***** The data *****
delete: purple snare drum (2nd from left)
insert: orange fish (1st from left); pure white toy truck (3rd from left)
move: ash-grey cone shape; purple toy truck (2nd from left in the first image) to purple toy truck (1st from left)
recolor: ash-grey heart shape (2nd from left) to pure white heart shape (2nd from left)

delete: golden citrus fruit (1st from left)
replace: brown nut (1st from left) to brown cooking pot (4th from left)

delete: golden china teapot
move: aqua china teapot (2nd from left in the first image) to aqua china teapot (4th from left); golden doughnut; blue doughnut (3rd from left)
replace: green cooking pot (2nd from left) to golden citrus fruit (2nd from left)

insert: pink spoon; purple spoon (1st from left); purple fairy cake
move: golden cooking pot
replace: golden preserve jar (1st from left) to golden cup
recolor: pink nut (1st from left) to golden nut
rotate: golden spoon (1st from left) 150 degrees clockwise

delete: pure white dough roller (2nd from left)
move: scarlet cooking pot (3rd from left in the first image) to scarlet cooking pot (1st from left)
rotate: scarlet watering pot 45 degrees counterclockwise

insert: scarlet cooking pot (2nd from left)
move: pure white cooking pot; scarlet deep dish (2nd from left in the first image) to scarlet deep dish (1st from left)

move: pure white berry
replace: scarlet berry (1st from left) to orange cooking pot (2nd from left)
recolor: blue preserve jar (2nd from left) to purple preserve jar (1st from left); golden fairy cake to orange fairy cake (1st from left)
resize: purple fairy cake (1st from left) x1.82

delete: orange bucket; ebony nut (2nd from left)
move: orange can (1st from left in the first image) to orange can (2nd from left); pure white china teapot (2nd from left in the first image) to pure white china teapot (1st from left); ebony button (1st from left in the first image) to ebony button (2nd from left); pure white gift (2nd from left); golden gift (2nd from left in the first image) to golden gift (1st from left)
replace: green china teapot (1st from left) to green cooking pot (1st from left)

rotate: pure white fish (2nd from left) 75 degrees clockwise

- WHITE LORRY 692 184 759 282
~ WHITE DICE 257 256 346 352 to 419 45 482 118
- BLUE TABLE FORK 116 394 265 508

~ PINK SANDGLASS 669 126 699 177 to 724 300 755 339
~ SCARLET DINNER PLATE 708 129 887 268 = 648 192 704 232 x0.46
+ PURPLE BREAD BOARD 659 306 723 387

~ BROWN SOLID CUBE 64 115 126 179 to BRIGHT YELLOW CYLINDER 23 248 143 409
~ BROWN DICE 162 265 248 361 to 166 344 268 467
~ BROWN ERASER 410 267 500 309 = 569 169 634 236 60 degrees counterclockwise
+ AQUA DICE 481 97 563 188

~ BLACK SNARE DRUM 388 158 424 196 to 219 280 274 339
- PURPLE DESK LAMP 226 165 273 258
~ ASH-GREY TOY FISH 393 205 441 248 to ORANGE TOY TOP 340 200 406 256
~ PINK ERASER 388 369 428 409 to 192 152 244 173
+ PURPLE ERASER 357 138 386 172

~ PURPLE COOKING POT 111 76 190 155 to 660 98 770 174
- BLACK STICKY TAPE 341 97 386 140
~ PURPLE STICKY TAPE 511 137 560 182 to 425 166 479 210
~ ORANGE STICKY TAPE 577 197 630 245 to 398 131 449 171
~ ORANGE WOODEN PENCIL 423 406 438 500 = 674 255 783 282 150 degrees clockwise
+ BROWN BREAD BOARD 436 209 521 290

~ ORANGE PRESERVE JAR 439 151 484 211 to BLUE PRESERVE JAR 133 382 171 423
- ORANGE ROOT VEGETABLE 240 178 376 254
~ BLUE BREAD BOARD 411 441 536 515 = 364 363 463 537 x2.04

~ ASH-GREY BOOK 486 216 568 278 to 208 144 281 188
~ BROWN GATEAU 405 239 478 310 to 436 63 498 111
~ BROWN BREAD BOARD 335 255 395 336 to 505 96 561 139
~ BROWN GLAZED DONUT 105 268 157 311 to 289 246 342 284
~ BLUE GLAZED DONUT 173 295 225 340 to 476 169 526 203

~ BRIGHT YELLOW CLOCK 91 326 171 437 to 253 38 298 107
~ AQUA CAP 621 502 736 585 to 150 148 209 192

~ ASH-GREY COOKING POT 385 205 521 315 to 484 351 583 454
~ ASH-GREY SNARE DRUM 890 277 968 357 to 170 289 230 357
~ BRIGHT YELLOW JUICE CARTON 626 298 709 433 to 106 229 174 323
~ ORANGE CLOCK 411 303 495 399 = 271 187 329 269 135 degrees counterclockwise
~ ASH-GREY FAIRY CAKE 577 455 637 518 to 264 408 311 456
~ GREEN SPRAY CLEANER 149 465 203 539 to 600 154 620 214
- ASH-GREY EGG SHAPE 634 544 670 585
*****
- How to complete this task
The reply should hold only the lines of the listing above starting at the line containing "419 45 482 118" and ending at the line containing "131 449 171", exactly as written.

- Written answer
~ WHITE DICE 257 256 346 352 to 419 45 482 118
- BLUE TABLE FORK 116 394 265 508

~ PINK SANDGLASS 669 126 699 177 to 724 300 755 339
~ SCARLET DINNER PLATE 708 129 887 268 = 648 192 704 232 x0.46
+ PURPLE BREAD BOARD 659 306 723 387

~ BROWN SOLID CUBE 64 115 126 179 to BRIGHT YELLOW CYLINDER 23 248 143 409
~ BROWN DICE 162 265 248 361 to 166 344 268 467
~ BROWN ERASER 410 267 500 309 = 569 169 634 236 60 degrees counterclockwise
+ AQUA DICE 481 97 563 188

~ BLACK SNARE DRUM 388 158 424 196 to 219 280 274 339
- PURPLE DESK LAMP 226 165 273 258
~ ASH-GREY TOY FISH 393 205 441 248 to ORANGE TOY TOP 340 200 406 256
~ PINK ERASER 388 369 428 409 to 192 152 244 173
+ PURPLE ERASER 357 138 386 172

~ PURPLE COOKING POT 111 76 190 155 to 660 98 770 174
- BLACK STICKY TAPE 341 97 386 140
~ PURPLE STICKY TAPE 511 137 560 182 to 425 166 479 210
~ ORANGE STICKY TAPE 577 197 630 245 to 398 131 449 171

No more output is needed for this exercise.